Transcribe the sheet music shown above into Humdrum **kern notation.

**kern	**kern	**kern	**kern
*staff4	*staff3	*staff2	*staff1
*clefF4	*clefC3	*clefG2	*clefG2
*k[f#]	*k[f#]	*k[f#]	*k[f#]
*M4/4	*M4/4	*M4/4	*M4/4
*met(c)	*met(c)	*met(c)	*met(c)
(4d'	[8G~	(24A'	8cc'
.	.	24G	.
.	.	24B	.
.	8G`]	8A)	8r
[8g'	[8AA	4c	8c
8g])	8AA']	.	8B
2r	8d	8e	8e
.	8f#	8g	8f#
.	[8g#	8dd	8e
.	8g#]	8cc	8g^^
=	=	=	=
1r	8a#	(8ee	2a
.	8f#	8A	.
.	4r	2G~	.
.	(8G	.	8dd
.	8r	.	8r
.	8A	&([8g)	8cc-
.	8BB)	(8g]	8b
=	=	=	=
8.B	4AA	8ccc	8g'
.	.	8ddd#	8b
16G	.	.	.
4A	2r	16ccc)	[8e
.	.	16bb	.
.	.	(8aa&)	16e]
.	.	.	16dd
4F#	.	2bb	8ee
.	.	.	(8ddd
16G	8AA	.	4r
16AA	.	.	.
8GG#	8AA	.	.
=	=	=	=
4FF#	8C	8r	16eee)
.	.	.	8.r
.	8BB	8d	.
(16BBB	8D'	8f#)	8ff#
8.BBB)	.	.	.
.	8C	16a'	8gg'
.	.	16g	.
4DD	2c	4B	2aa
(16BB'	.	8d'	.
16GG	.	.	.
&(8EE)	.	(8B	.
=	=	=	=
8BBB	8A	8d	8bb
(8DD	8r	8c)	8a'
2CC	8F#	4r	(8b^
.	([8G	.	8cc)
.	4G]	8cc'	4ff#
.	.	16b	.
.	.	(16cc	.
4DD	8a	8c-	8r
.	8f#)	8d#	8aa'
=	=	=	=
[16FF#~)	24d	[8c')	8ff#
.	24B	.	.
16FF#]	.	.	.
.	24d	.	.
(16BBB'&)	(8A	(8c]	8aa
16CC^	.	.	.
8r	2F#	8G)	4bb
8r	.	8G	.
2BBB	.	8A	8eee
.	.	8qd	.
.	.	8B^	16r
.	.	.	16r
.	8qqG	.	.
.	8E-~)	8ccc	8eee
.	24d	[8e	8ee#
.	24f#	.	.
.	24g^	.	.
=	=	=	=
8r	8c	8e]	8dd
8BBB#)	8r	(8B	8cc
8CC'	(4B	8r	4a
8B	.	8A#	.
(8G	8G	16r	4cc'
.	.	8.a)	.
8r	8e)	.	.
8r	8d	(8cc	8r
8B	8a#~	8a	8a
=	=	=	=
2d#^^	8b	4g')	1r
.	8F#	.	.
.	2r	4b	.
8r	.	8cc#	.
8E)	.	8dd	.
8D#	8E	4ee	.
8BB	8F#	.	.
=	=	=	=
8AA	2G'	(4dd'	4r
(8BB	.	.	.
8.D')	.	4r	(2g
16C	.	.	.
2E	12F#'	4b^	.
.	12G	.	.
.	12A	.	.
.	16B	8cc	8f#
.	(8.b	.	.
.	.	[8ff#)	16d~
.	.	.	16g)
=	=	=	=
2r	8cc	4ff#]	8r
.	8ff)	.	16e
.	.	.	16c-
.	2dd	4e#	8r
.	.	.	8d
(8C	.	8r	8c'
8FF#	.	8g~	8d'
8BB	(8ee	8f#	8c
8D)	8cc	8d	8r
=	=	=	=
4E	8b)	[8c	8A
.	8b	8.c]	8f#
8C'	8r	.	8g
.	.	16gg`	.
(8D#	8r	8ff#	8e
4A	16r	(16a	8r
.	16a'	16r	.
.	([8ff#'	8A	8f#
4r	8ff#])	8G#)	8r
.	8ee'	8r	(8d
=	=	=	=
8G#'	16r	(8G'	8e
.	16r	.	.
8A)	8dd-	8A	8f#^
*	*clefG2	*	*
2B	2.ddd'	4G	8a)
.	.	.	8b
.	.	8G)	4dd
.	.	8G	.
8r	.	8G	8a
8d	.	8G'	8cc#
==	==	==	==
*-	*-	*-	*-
★ ★ ★ ★
List each line of the entries above that contains the string "kern". Case counts.

• Task output
Transcribe the sheet music shown above into Humdrum **kern notation.
**kern	**kern	**kern	**kern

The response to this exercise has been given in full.